— What is being asked —
Word for word, write the lines below out again, with no pictures.

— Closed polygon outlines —
=======
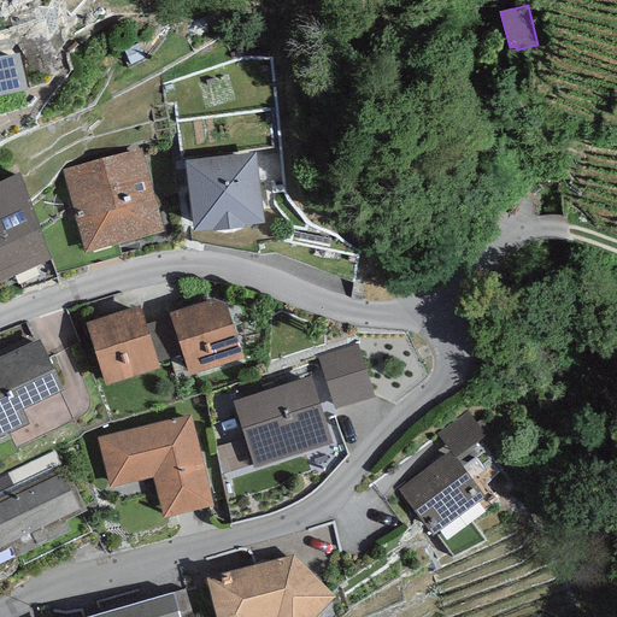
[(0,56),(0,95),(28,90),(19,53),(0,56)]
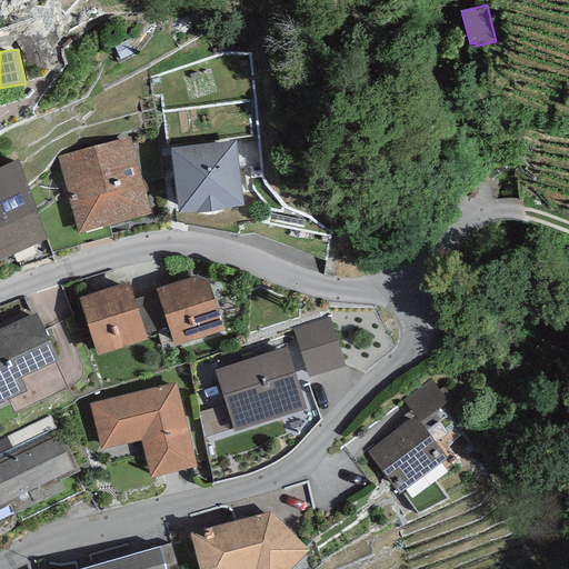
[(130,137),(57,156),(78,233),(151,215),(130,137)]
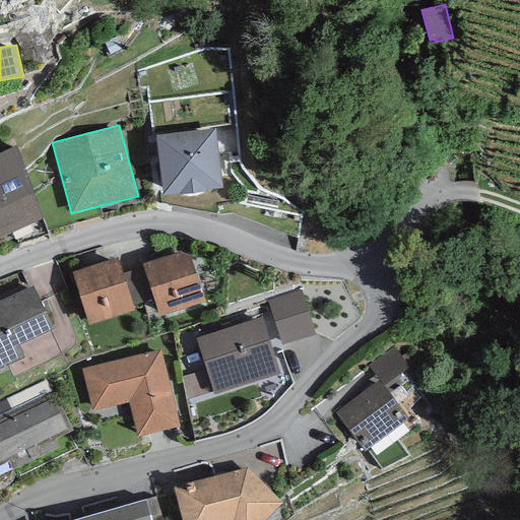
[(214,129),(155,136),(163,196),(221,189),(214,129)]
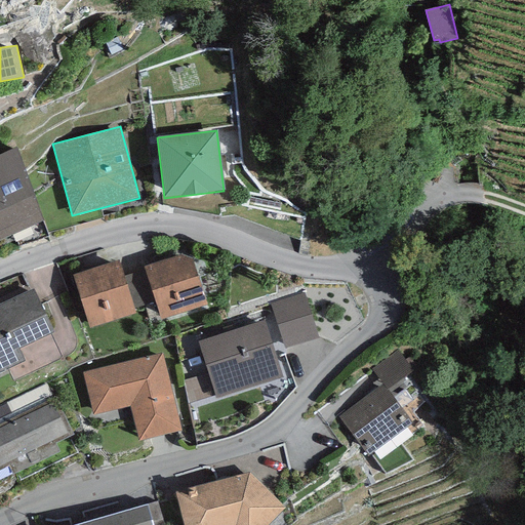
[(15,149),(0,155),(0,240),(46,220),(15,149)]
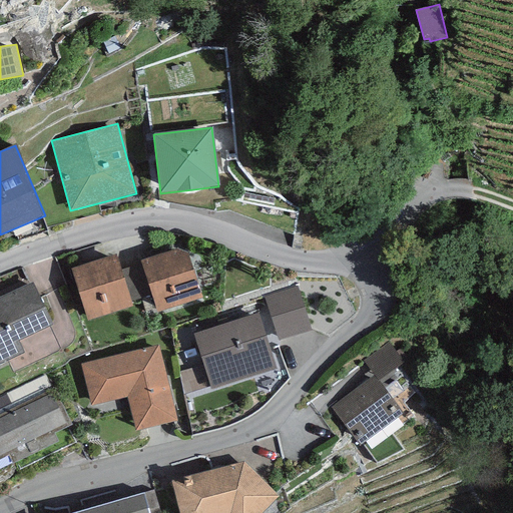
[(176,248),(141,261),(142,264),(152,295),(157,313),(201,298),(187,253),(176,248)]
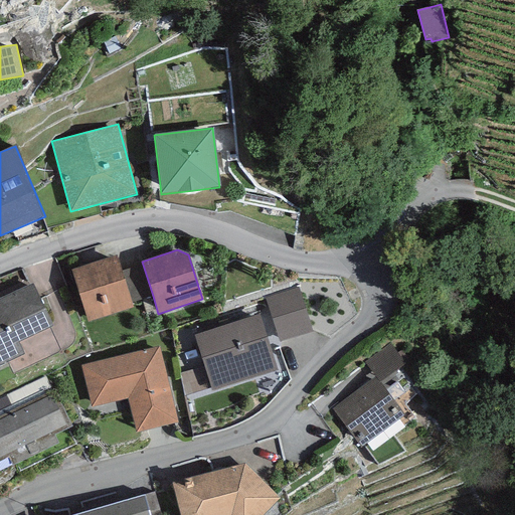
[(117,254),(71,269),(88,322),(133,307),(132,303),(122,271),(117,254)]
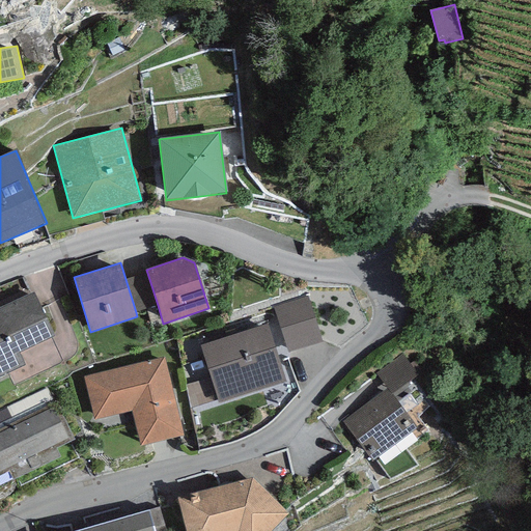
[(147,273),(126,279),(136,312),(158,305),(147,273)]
=======
— Response —
[(0,56),(0,95),(28,90),(19,53),(0,56)]
[(130,137),(57,156),(78,233),(151,215),(130,137)]
[(214,129),(155,136),(163,196),(221,189),(214,129)]
[(15,149),(0,155),(0,240),(46,220),(15,149)]
[(176,248),(141,261),(142,264),(152,295),(157,313),(201,298),(187,253),(176,248)]
[(117,254),(71,269),(88,322),(133,307),(132,303),(122,271),(117,254)]
[(147,273),(126,279),(136,312),(158,305),(147,273)]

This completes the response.